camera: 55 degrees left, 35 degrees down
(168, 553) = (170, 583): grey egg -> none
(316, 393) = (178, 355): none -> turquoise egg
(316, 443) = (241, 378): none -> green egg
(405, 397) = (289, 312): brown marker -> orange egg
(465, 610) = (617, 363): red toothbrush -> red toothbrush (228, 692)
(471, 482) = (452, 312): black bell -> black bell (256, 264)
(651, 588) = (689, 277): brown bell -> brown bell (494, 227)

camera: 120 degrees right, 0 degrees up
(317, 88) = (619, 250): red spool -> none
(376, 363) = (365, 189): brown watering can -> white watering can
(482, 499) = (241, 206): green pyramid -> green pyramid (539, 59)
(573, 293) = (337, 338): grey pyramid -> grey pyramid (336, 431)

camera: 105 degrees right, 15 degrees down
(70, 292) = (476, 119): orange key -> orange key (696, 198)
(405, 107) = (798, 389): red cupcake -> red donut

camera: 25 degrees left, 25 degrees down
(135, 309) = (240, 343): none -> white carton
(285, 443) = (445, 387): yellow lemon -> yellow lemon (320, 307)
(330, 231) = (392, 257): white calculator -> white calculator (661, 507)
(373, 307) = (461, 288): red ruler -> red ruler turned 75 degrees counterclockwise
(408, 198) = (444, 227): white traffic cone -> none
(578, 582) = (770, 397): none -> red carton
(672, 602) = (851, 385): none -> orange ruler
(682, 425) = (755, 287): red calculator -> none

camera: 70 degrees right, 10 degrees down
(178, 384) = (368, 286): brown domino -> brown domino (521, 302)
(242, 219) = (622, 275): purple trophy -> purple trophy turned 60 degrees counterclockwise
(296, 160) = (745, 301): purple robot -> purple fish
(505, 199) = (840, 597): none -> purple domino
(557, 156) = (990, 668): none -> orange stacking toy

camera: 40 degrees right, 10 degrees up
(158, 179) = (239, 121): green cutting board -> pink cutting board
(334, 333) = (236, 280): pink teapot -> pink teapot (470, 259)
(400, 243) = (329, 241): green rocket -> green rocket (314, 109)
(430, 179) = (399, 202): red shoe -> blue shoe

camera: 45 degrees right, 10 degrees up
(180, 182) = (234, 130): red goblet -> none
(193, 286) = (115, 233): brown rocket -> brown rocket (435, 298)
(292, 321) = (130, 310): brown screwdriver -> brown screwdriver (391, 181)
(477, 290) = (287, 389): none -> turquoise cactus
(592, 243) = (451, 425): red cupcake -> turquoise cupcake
----------------------------------------
» Directive:
In full and exactly as written, reproduce the records above.

» Result of the task:
camera: 55 degrees left, 35 degrees down
(168, 553) = (170, 583): grey egg -> none
(316, 393) = (178, 355): none -> turquoise egg
(316, 443) = (241, 378): none -> green egg
(405, 397) = (289, 312): brown marker -> orange egg
(465, 610) = (617, 363): red toothbrush -> red toothbrush (228, 692)
(471, 482) = (452, 312): black bell -> black bell (256, 264)
(651, 588) = (689, 277): brown bell -> brown bell (494, 227)

camera: 120 degrees right, 0 degrees up
(317, 88) = (619, 250): red spool -> none
(376, 363) = (365, 189): brown watering can -> white watering can
(482, 499) = (241, 206): green pyramid -> green pyramid (539, 59)
(573, 293) = (337, 338): grey pyramid -> grey pyramid (336, 431)

camera: 105 degrees right, 15 degrees down
(70, 292) = (476, 119): orange key -> orange key (696, 198)
(405, 107) = (798, 389): red cupcake -> red donut

camera: 25 degrees left, 25 degrees down
(135, 309) = (240, 343): none -> white carton
(285, 443) = (445, 387): yellow lemon -> yellow lemon (320, 307)
(330, 231) = (392, 257): white calculator -> white calculator (661, 507)
(373, 307) = (461, 288): red ruler -> red ruler turned 75 degrees counterclockwise
(408, 198) = (444, 227): white traffic cone -> none
(578, 582) = (770, 397): none -> red carton
(672, 602) = (851, 385): none -> orange ruler
(682, 425) = (755, 287): red calculator -> none

camera: 70 degrees right, 10 degrees down
(178, 384) = (368, 286): brown domino -> brown domino (521, 302)
(242, 219) = (622, 275): purple trophy -> purple trophy turned 60 degrees counterclockwise
(296, 160) = (745, 301): purple robot -> purple fish
(505, 199) = (840, 597): none -> purple domino
(557, 156) = (990, 668): none -> orange stacking toy

camera: 40 degrees right, 10 degrees up
(158, 179) = (239, 121): green cutting board -> pink cutting board
(334, 333) = (236, 280): pink teapot -> pink teapot (470, 259)
(400, 243) = (329, 241): green rocket -> green rocket (314, 109)
(430, 179) = (399, 202): red shoe -> blue shoe

camera: 45 degrees right, 10 degrees up
(180, 182) = (234, 130): red goblet -> none
(193, 286) = (115, 233): brown rocket -> brown rocket (435, 298)
(292, 321) = (130, 310): brown screwdriver -> brown screwdriver (391, 181)
(477, 290) = (287, 389): none -> turquoise cactus
(592, 243) = (451, 425): red cupcake -> turquoise cupcake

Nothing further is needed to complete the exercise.